● THE TASK:
When a line of the entries contains "turquoise", please list that line.

● MATERIAL SHOWN:
BEGIN

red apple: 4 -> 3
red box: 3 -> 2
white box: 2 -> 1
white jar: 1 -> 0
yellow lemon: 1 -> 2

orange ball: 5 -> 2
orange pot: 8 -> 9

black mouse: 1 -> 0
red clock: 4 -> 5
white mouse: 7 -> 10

END
BEGIN

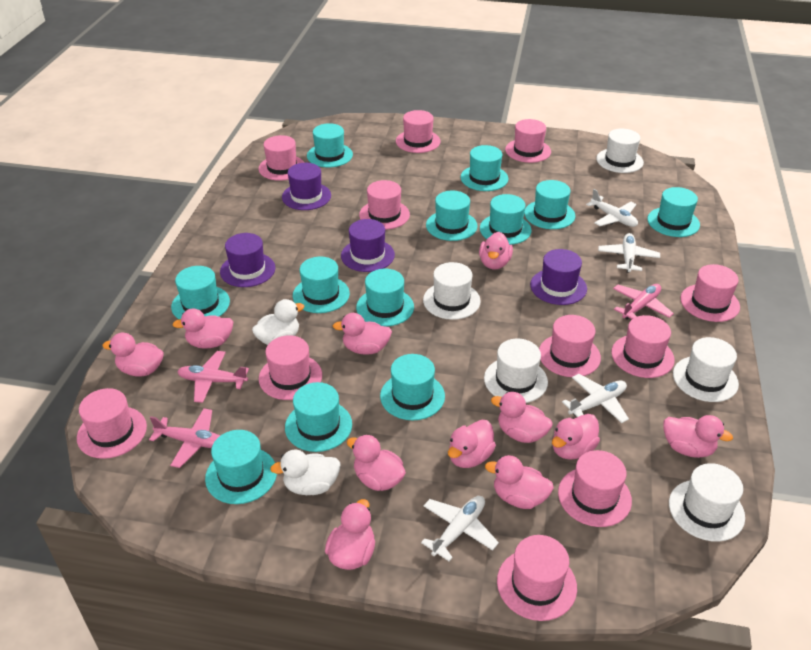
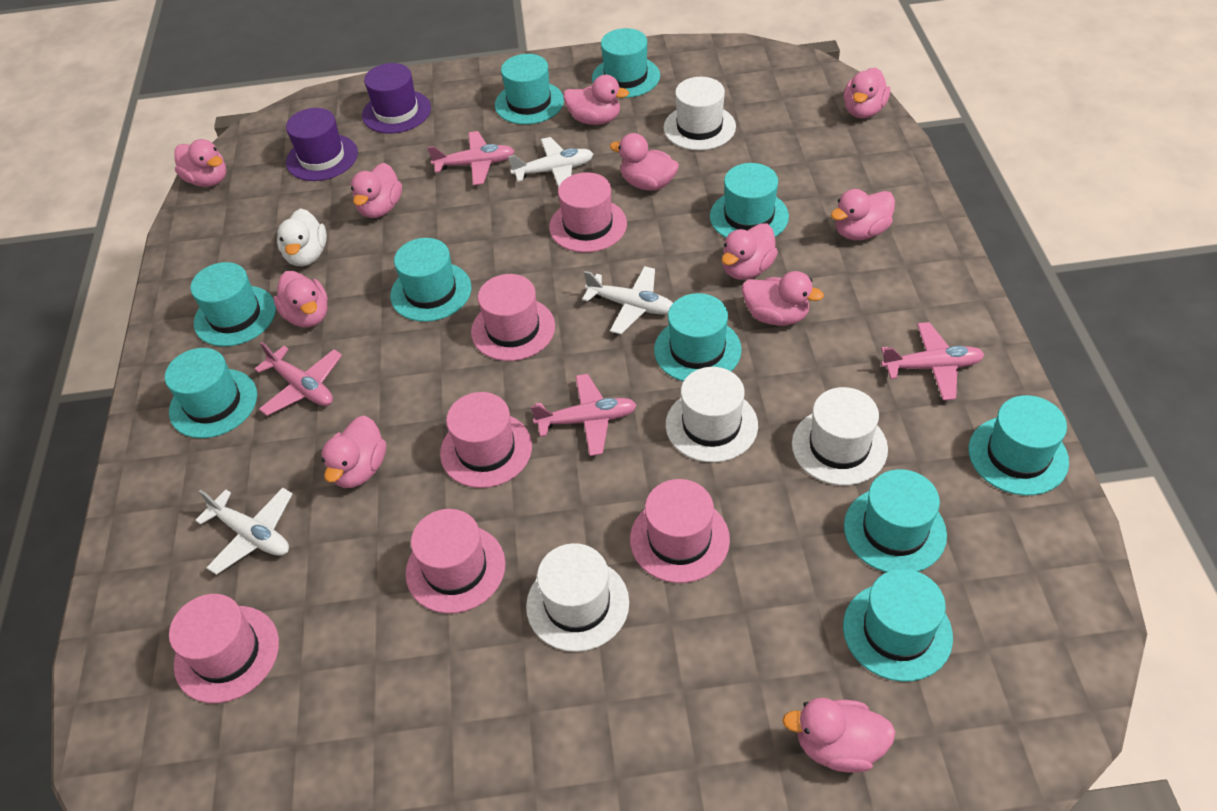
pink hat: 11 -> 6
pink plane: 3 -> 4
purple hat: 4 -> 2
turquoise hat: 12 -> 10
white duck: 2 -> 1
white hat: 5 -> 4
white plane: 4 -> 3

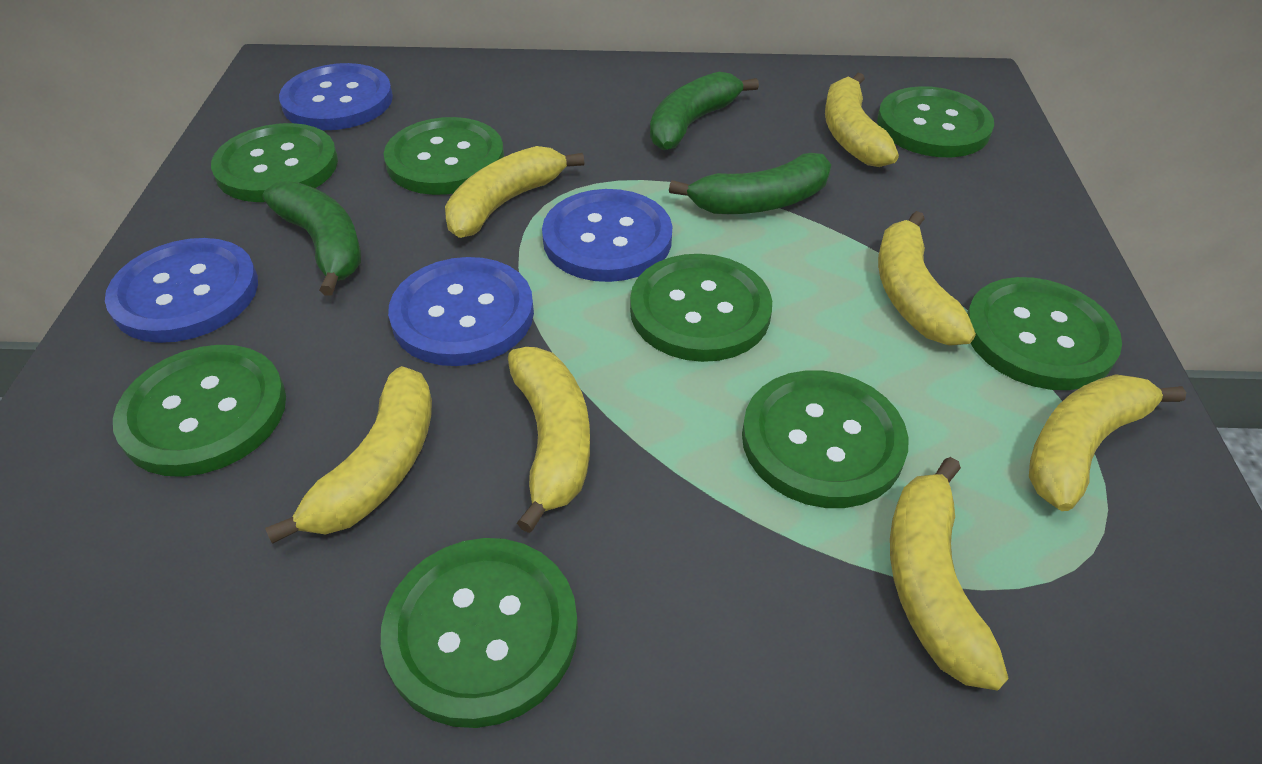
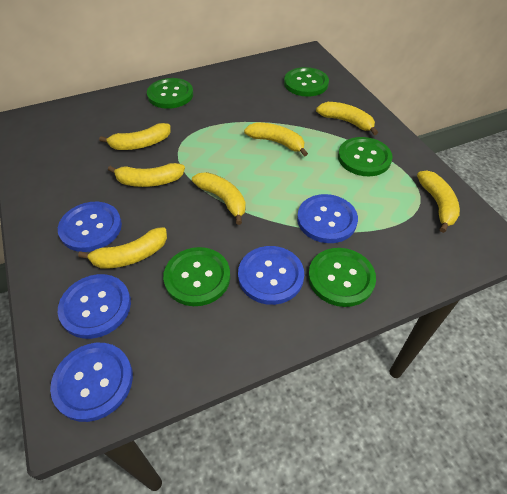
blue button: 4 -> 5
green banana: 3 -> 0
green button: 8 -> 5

END
BEGIN

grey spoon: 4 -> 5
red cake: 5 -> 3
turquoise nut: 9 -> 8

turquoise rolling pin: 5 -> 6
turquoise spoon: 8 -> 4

END

● ANSWER FOR THE TASK:
turquoise hat: 12 -> 10
turquoise nut: 9 -> 8
turquoise rolling pin: 5 -> 6
turquoise spoon: 8 -> 4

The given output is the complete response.